**** Provided material

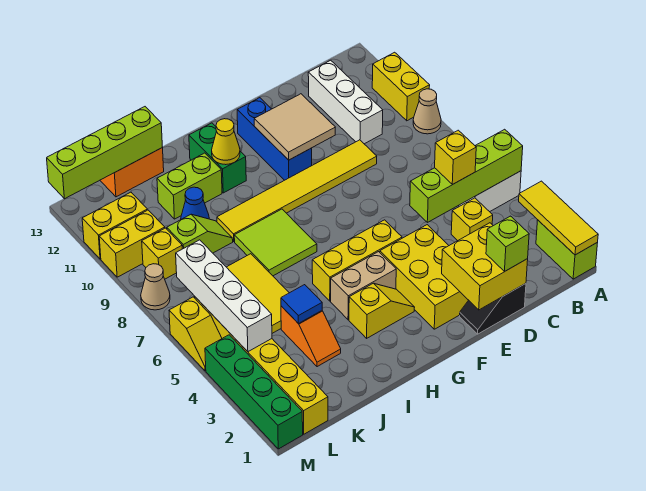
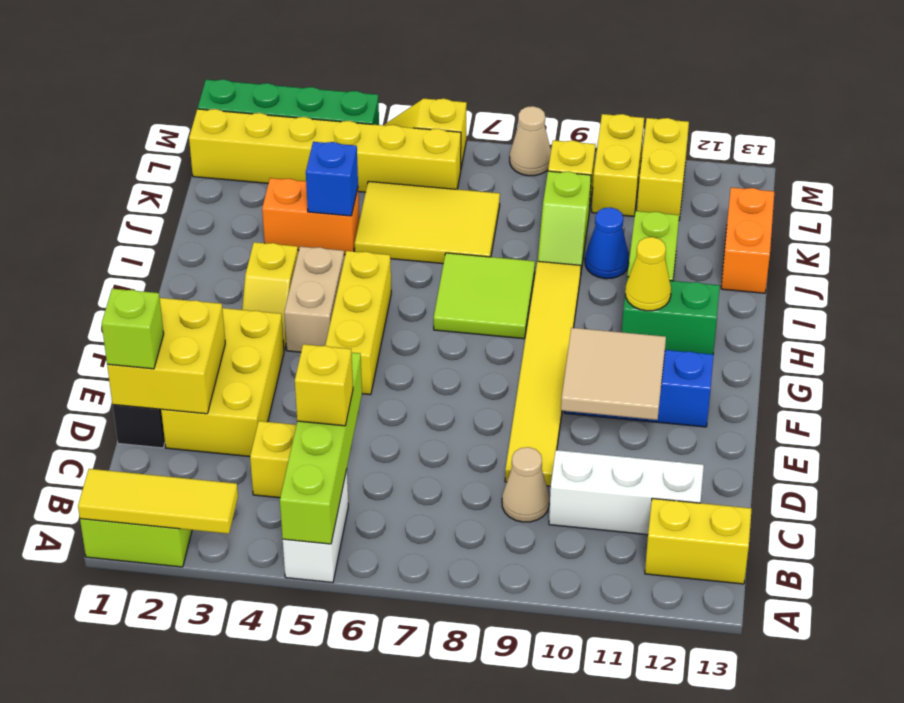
tan cone A9 level 1 -> tan cone C9 level 1
yellow brick A10:A11 level 1 -> yellow brick B12:B13 level 1
yellow brick E2:F4 level 1 -> yellow brick D2:F3 level 1
orange slope J3:J4 level 1 top 4 -> orange brick J3:J4 level 1
blue tile J4 level 2 -> blue brick J4 level 2
lime brick J13:M13 level 2 -> none
white brick L4:L7 level 2 -> none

********

Would you please output each record exactly, leaving the images out?

tan cone A9 level 1 -> tan cone C9 level 1
yellow brick A10:A11 level 1 -> yellow brick B12:B13 level 1
yellow brick E2:F4 level 1 -> yellow brick D2:F3 level 1
orange slope J3:J4 level 1 top 4 -> orange brick J3:J4 level 1
blue tile J4 level 2 -> blue brick J4 level 2
lime brick J13:M13 level 2 -> none
white brick L4:L7 level 2 -> none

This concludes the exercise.